Source data ->
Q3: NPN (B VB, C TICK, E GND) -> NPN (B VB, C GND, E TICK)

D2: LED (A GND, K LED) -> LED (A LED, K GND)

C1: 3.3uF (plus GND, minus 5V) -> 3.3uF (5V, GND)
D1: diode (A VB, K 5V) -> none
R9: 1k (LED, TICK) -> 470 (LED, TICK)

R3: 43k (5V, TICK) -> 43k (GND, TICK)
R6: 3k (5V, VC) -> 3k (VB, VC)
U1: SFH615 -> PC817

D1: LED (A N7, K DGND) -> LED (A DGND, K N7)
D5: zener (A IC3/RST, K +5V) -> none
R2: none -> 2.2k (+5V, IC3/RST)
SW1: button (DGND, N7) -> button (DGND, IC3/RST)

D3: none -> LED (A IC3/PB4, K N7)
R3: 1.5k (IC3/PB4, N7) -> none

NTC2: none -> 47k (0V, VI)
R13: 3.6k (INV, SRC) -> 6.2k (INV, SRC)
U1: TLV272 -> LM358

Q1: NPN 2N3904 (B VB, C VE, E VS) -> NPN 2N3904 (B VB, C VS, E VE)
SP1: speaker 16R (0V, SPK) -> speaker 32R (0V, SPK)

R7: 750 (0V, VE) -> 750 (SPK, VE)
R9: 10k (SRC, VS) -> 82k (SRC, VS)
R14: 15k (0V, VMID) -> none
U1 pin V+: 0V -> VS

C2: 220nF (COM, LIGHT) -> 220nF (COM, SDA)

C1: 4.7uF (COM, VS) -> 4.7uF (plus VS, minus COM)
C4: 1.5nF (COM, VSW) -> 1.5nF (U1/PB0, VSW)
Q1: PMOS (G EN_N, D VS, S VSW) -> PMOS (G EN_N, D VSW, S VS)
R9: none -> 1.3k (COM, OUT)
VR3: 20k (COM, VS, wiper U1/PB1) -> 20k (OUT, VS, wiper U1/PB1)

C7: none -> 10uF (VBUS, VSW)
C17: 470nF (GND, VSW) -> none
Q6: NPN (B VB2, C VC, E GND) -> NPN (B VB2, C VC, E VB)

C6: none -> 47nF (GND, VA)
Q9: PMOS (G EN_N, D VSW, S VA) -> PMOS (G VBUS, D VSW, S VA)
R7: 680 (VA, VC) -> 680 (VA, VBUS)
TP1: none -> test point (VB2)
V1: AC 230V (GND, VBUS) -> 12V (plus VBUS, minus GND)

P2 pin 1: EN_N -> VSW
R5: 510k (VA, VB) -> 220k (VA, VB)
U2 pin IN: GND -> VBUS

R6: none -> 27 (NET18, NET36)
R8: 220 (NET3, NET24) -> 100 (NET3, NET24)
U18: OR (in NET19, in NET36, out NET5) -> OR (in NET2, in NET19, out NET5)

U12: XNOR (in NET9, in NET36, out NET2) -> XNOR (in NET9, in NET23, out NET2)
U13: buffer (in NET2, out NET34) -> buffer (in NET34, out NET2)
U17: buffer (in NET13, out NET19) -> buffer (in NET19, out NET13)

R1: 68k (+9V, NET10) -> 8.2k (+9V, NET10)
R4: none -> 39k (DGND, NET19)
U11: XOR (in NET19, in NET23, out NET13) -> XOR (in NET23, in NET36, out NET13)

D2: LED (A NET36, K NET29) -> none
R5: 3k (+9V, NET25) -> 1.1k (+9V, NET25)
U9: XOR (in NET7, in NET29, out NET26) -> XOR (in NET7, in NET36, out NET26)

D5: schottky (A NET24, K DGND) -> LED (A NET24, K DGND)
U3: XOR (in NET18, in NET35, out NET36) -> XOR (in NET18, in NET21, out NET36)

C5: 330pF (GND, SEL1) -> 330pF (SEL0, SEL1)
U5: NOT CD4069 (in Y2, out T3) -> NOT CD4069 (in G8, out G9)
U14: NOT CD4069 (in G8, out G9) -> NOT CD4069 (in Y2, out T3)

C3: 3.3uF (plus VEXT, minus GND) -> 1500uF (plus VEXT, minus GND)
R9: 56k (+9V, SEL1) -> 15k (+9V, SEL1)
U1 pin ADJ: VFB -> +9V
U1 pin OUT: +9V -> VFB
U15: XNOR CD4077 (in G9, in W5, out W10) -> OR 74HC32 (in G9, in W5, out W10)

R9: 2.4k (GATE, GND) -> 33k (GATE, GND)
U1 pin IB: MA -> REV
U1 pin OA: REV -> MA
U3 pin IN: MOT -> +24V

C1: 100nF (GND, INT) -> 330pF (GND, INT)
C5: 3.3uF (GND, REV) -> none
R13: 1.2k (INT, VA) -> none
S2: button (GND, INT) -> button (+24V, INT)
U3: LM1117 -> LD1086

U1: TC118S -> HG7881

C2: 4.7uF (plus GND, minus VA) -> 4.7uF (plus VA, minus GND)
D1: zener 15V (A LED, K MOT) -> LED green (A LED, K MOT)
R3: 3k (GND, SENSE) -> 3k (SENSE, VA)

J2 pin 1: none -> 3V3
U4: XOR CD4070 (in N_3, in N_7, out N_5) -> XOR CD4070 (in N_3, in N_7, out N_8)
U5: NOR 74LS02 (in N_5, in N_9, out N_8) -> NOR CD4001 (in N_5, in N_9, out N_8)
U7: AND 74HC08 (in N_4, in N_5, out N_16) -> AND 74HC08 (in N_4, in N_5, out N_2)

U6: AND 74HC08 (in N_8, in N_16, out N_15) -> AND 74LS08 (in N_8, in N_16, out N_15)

Brief -> With the string "minus" as the key, filter the data above and show the lines that match.

Answer section ->
C1: 3.3uF (plus GND, minus 5V) -> 3.3uF (5V, GND)
C1: 4.7uF (COM, VS) -> 4.7uF (plus VS, minus COM)
V1: AC 230V (GND, VBUS) -> 12V (plus VBUS, minus GND)
C3: 3.3uF (plus VEXT, minus GND) -> 1500uF (plus VEXT, minus GND)
C2: 4.7uF (plus GND, minus VA) -> 4.7uF (plus VA, minus GND)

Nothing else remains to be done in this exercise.